Give back every entry below, unchanged.

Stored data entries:
━━━━━━━━

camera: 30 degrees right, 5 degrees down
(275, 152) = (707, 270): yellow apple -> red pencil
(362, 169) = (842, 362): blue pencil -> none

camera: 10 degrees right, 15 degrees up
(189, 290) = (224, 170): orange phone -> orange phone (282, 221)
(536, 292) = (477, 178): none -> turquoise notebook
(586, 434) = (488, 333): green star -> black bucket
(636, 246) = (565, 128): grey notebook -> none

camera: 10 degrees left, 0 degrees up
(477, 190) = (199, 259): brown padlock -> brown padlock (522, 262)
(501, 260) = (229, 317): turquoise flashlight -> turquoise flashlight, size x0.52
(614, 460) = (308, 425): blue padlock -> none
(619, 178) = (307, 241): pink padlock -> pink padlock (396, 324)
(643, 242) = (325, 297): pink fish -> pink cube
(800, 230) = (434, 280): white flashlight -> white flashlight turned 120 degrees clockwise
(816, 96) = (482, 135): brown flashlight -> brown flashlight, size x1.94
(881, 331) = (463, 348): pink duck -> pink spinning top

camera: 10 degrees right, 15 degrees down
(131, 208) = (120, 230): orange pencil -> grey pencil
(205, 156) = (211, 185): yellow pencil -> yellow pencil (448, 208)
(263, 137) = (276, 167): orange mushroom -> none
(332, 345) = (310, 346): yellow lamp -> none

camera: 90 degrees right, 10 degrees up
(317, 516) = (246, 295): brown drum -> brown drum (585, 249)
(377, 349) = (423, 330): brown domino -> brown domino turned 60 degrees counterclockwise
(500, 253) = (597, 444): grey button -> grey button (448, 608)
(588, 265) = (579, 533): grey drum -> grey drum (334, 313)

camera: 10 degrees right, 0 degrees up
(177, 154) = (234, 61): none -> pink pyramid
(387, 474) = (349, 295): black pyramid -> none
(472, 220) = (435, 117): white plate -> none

━━━━━━━━

Solution for this exercise:
camera: 30 degrees right, 5 degrees down
(275, 152) = (707, 270): yellow apple -> red pencil
(362, 169) = (842, 362): blue pencil -> none

camera: 10 degrees right, 15 degrees up
(189, 290) = (224, 170): orange phone -> orange phone (282, 221)
(536, 292) = (477, 178): none -> turquoise notebook
(586, 434) = (488, 333): green star -> black bucket
(636, 246) = (565, 128): grey notebook -> none

camera: 10 degrees left, 0 degrees up
(477, 190) = (199, 259): brown padlock -> brown padlock (522, 262)
(501, 260) = (229, 317): turquoise flashlight -> turquoise flashlight, size x0.52
(614, 460) = (308, 425): blue padlock -> none
(619, 178) = (307, 241): pink padlock -> pink padlock (396, 324)
(643, 242) = (325, 297): pink fish -> pink cube
(800, 230) = (434, 280): white flashlight -> white flashlight turned 120 degrees clockwise
(816, 96) = (482, 135): brown flashlight -> brown flashlight, size x1.94
(881, 331) = (463, 348): pink duck -> pink spinning top

camera: 10 degrees right, 15 degrees down
(131, 208) = (120, 230): orange pencil -> grey pencil
(205, 156) = (211, 185): yellow pencil -> yellow pencil (448, 208)
(263, 137) = (276, 167): orange mushroom -> none
(332, 345) = (310, 346): yellow lamp -> none

camera: 90 degrees right, 10 degrees up
(317, 516) = (246, 295): brown drum -> brown drum (585, 249)
(377, 349) = (423, 330): brown domino -> brown domino turned 60 degrees counterclockwise
(500, 253) = (597, 444): grey button -> grey button (448, 608)
(588, 265) = (579, 533): grey drum -> grey drum (334, 313)

camera: 10 degrees right, 0 degrees up
(177, 154) = (234, 61): none -> pink pyramid
(387, 474) = (349, 295): black pyramid -> none
(472, 220) = (435, 117): white plate -> none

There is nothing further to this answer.